▶ **TASK INPUTS**:
------------------------

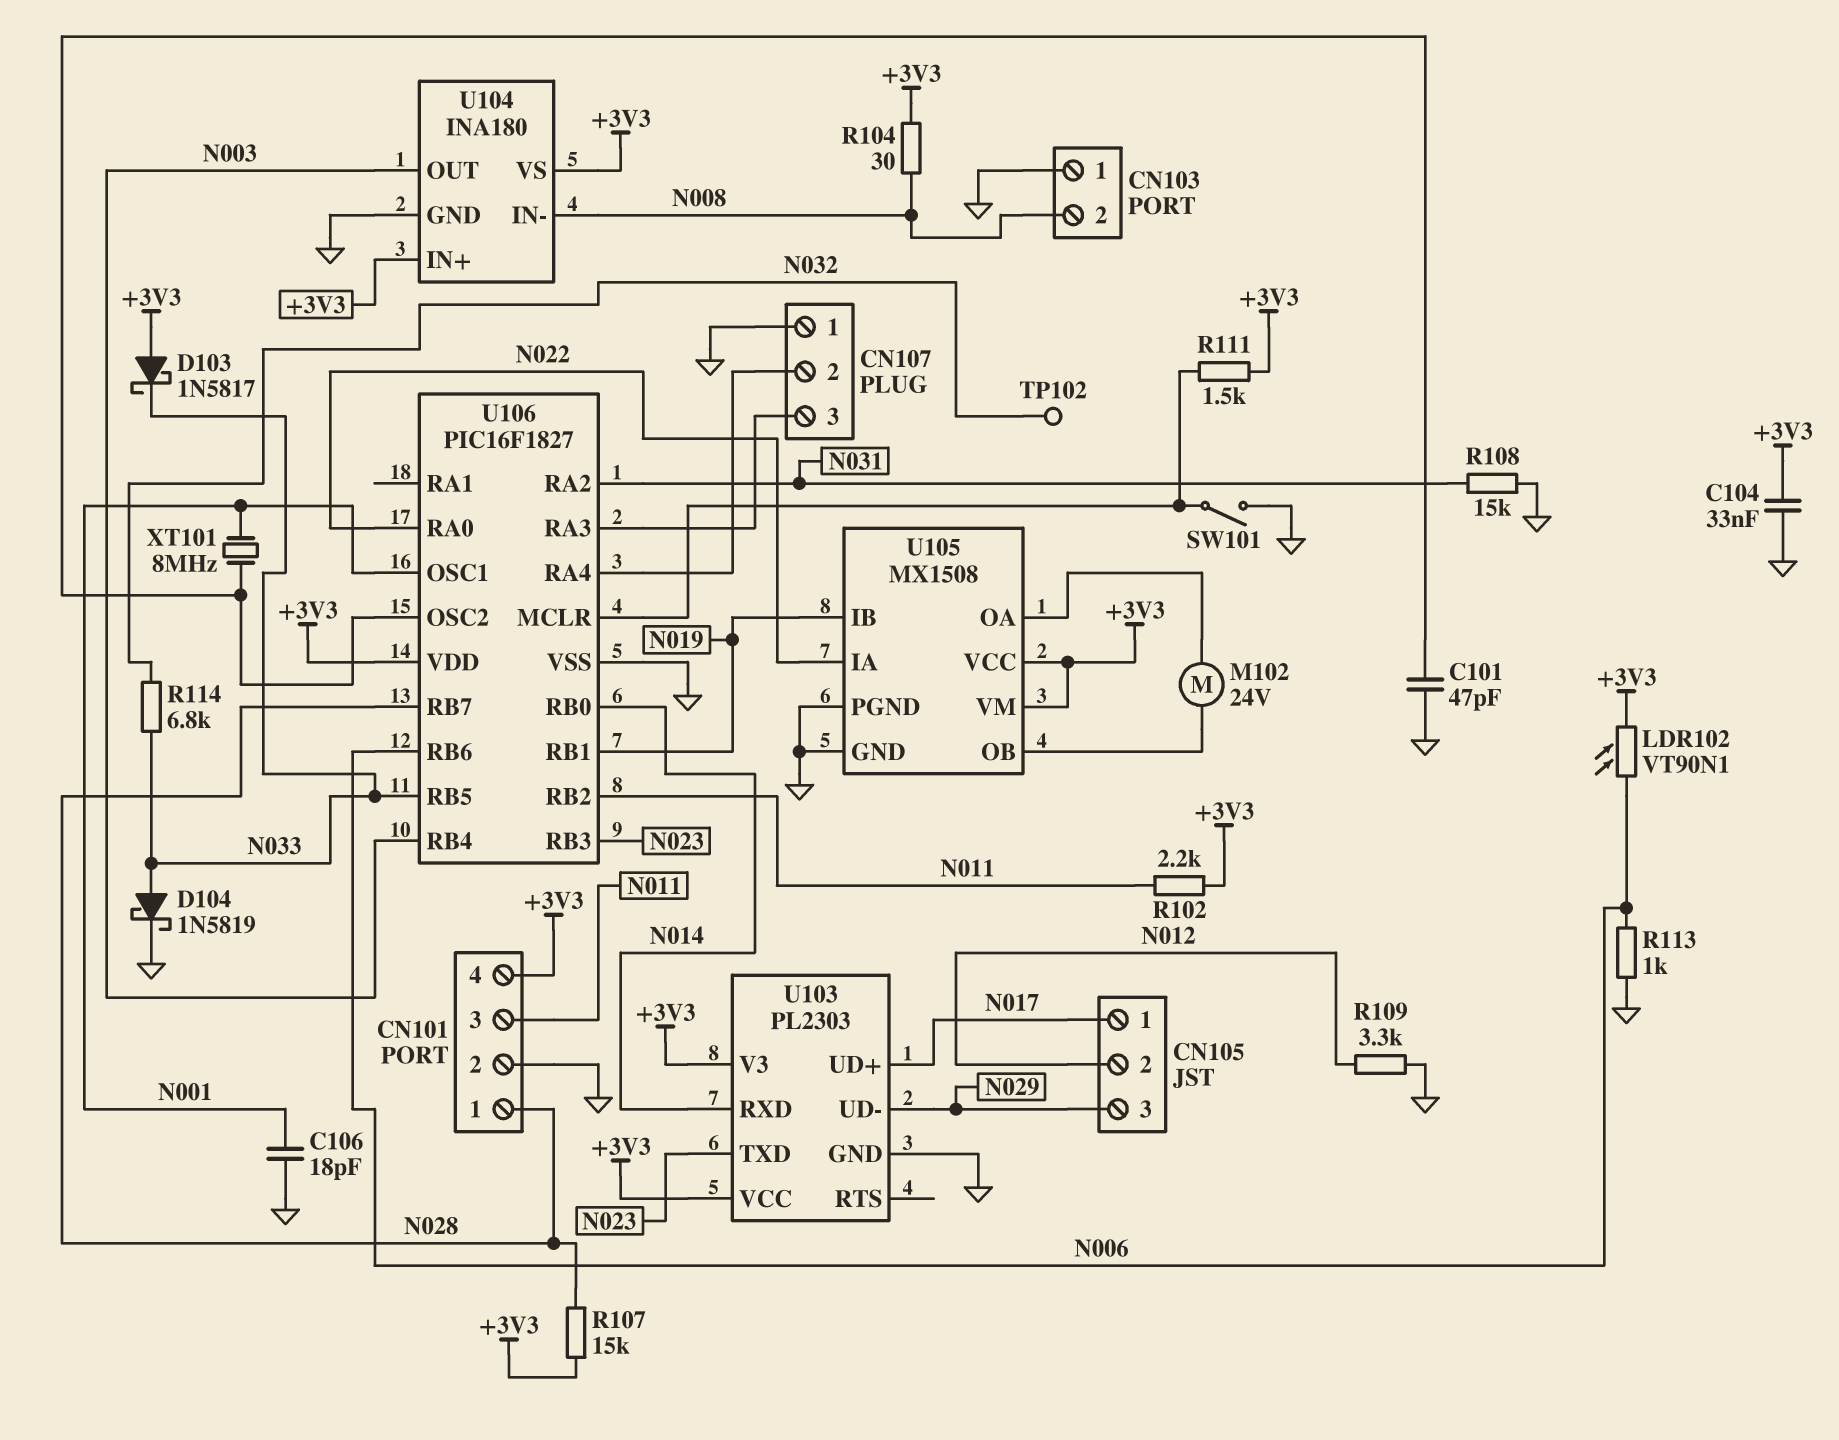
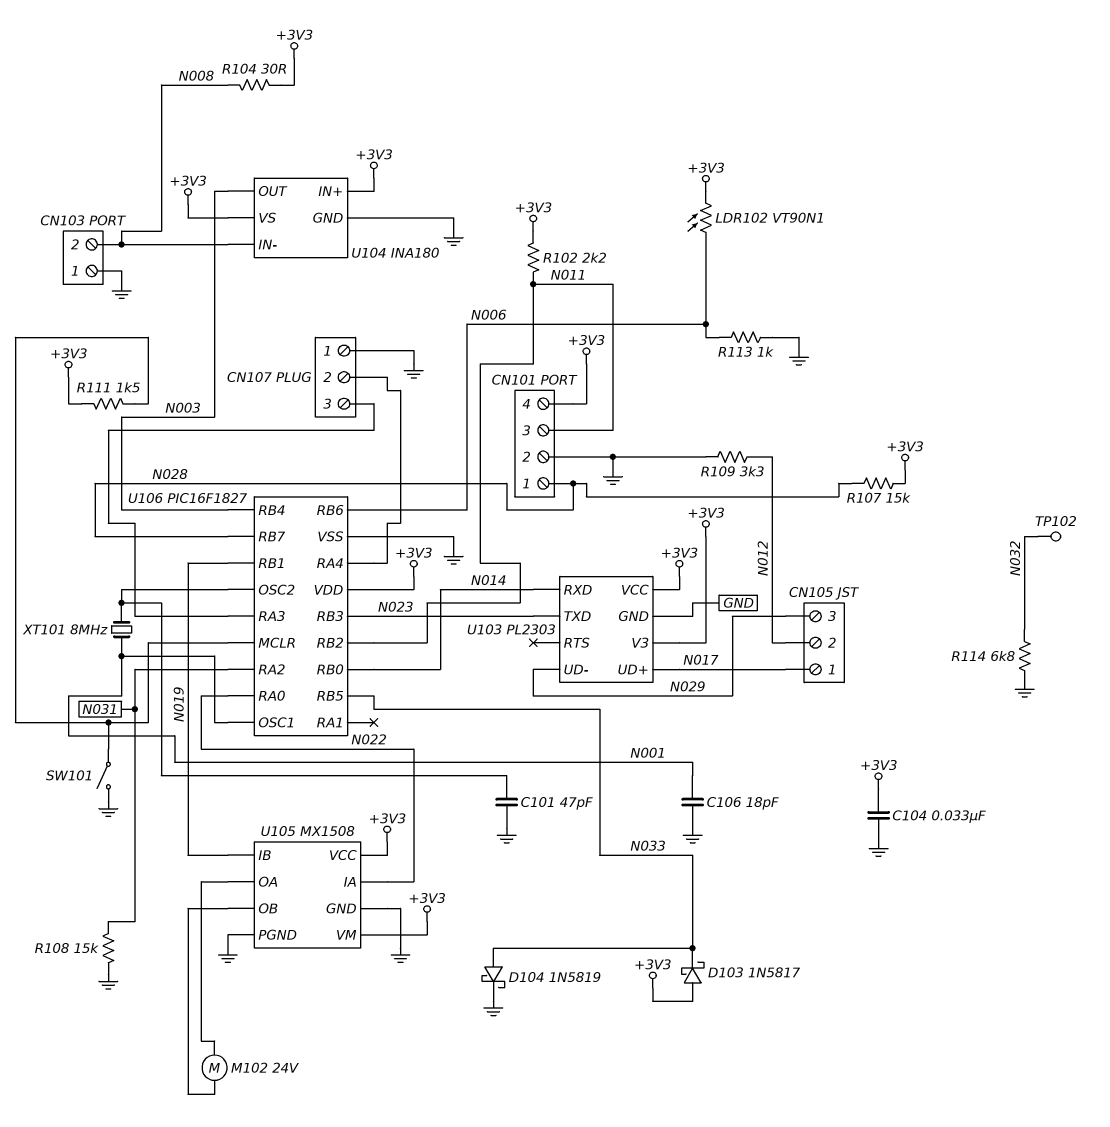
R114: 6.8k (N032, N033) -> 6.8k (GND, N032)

------------------------

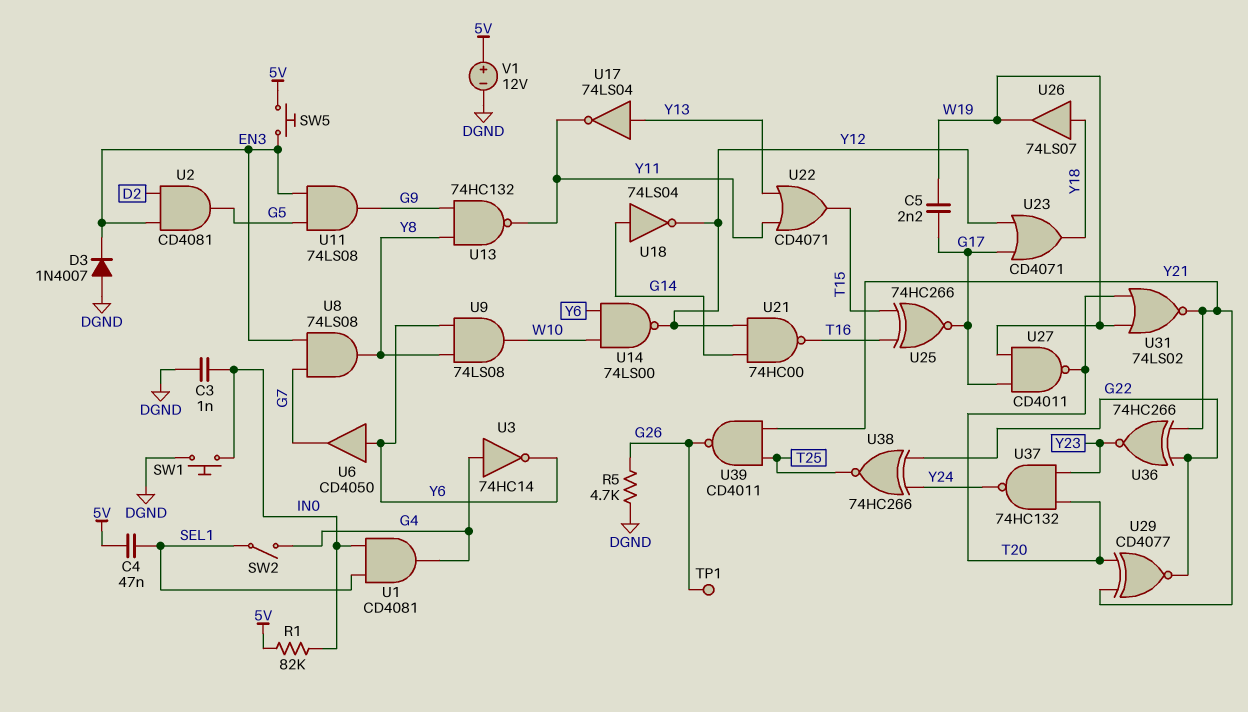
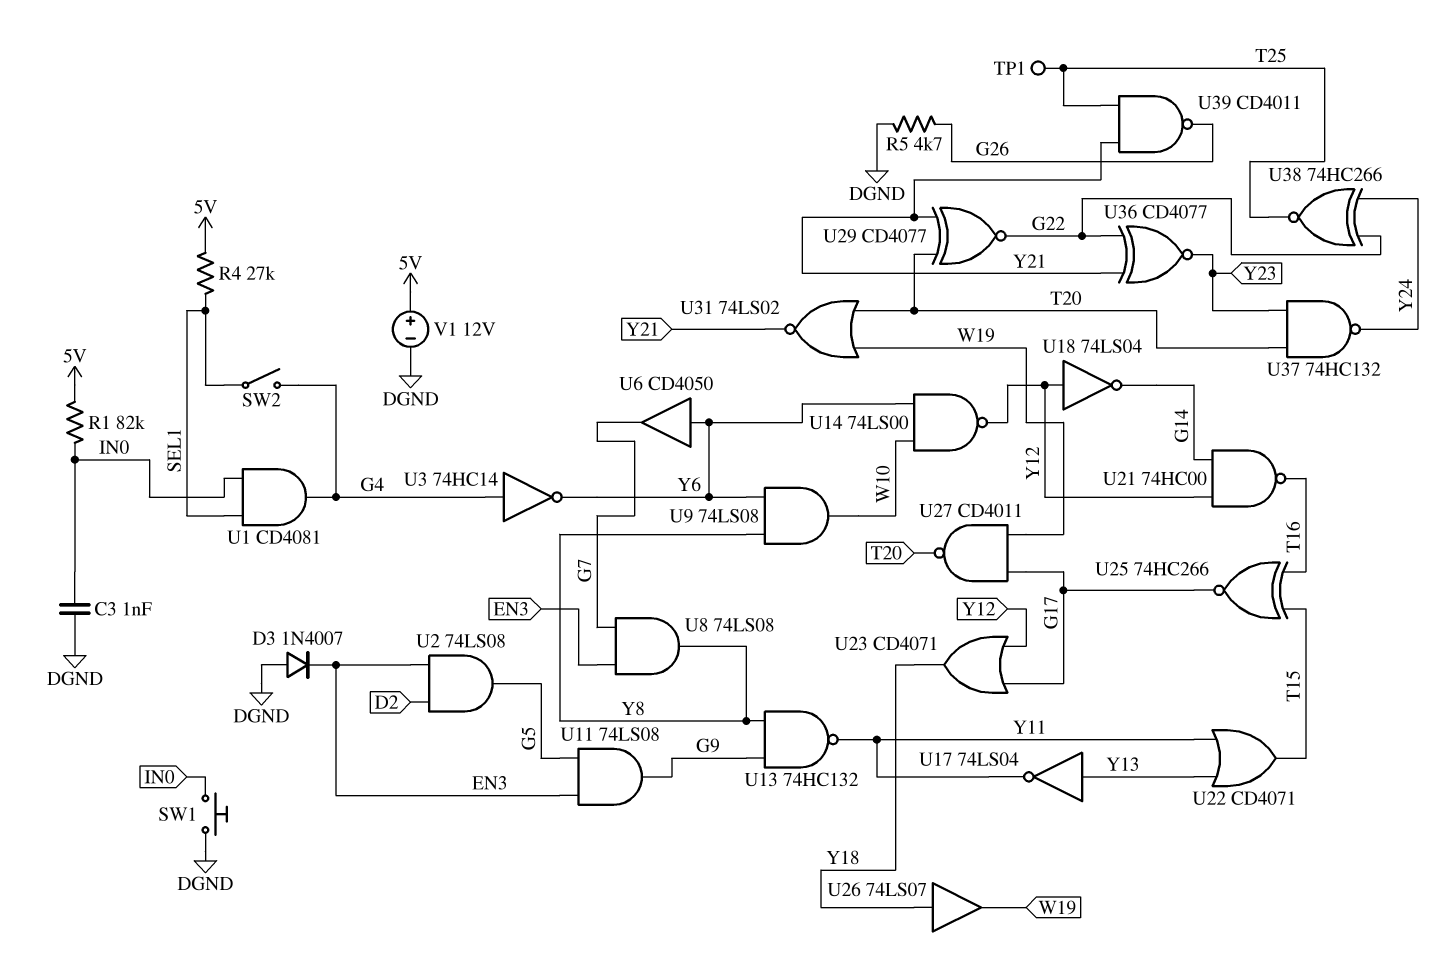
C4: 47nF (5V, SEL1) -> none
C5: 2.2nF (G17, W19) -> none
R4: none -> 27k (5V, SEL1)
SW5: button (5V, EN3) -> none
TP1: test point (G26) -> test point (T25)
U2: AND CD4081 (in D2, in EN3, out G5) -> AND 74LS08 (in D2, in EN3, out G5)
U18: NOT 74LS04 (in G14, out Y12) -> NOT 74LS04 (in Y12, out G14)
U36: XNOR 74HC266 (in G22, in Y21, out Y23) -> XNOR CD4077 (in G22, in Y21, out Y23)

------------------------

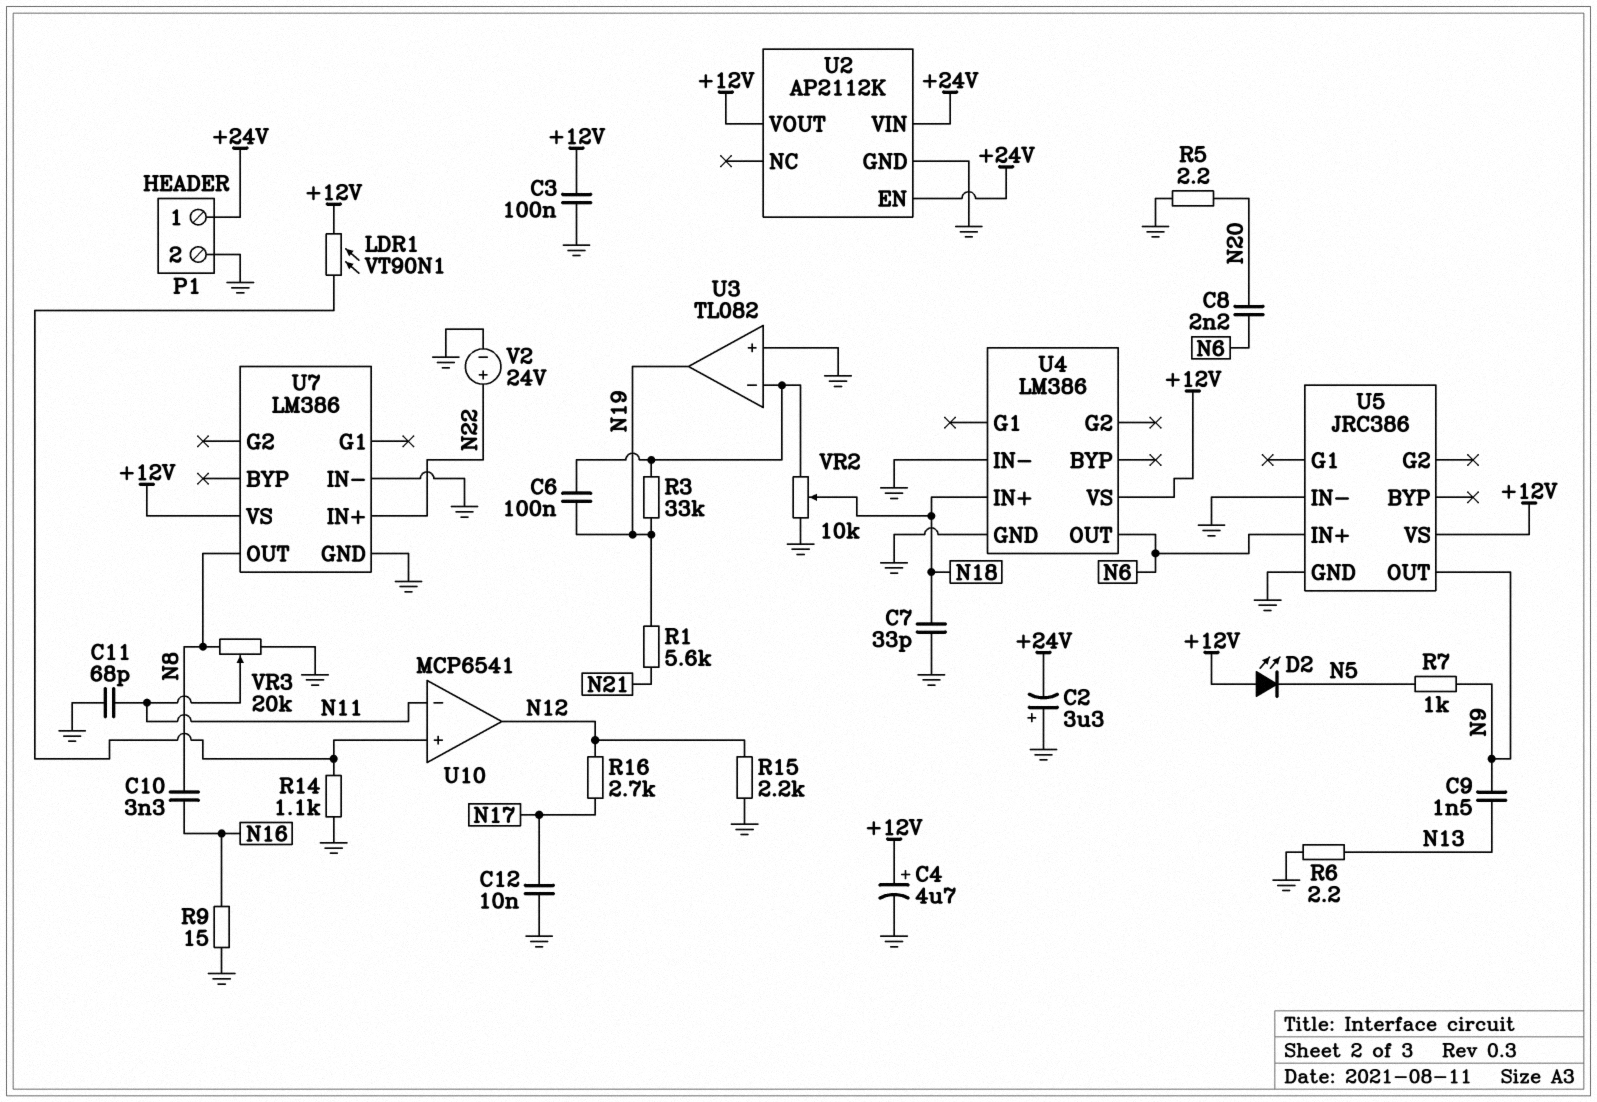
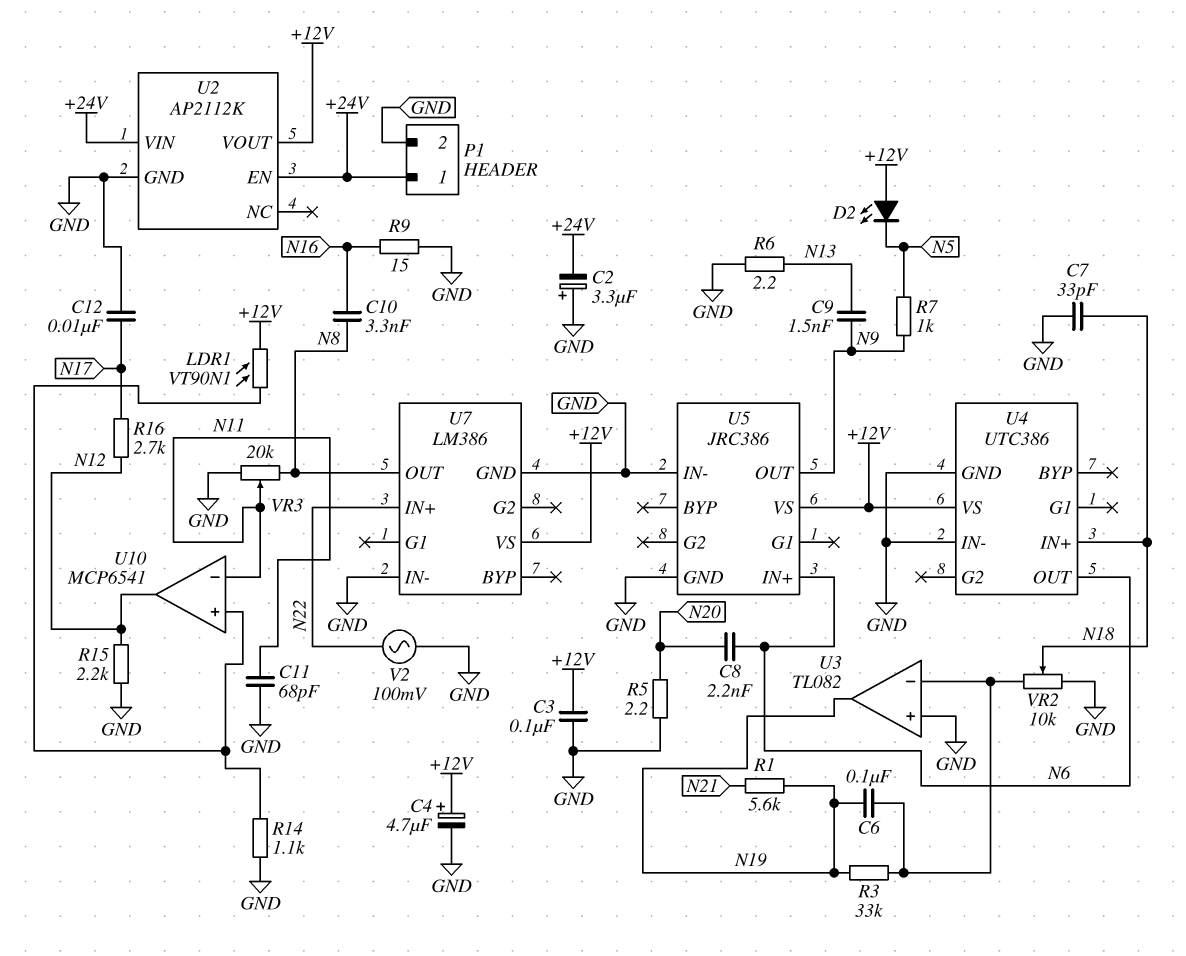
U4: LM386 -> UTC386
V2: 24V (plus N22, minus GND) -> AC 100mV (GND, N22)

------------------------

▶ **DIRECTIONS FOR THIS TASK**: Check each line of the records for the string "none" and copy those that have it.

▶ **TASK RESPONSE**:
C4: 47nF (5V, SEL1) -> none
C5: 2.2nF (G17, W19) -> none
R4: none -> 27k (5V, SEL1)
SW5: button (5V, EN3) -> none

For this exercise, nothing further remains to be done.